▶ _WORK INSTRUCTION_: Restate word for word the span that opens with the line containing "(336, 237) = (444, 183): none -> black cactus" and closes with the final line of the data; give only those lines.

(Excerpts from a dataset)
******

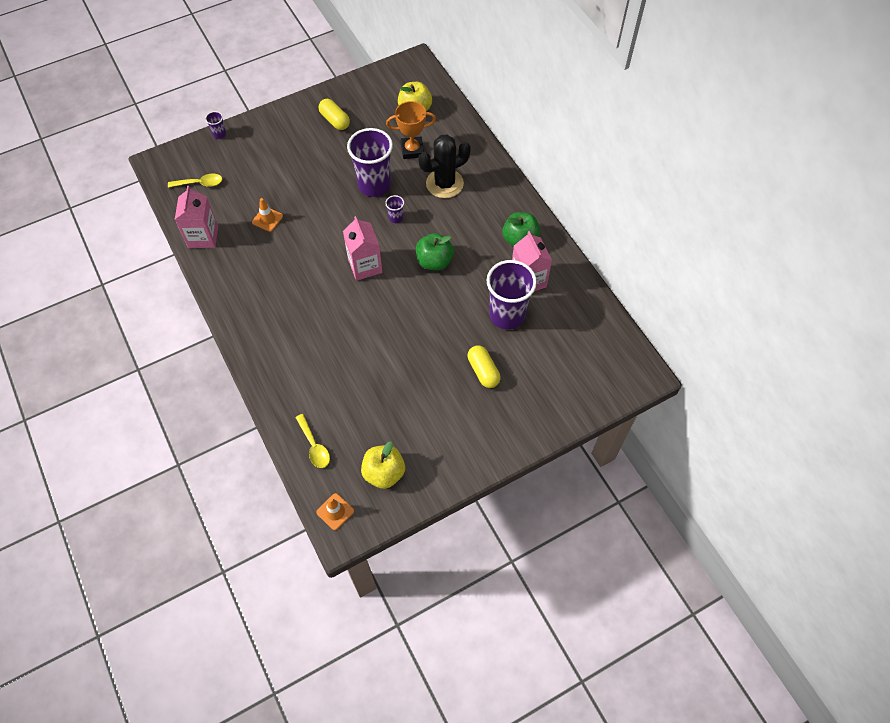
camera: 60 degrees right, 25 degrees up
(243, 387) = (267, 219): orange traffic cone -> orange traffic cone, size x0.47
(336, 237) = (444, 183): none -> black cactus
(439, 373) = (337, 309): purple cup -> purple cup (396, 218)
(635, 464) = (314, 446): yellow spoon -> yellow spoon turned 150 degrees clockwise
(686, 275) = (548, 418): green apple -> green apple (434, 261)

******

▶ _ANSWER BOX_:
(336, 237) = (444, 183): none -> black cactus
(439, 373) = (337, 309): purple cup -> purple cup (396, 218)
(635, 464) = (314, 446): yellow spoon -> yellow spoon turned 150 degrees clockwise
(686, 275) = (548, 418): green apple -> green apple (434, 261)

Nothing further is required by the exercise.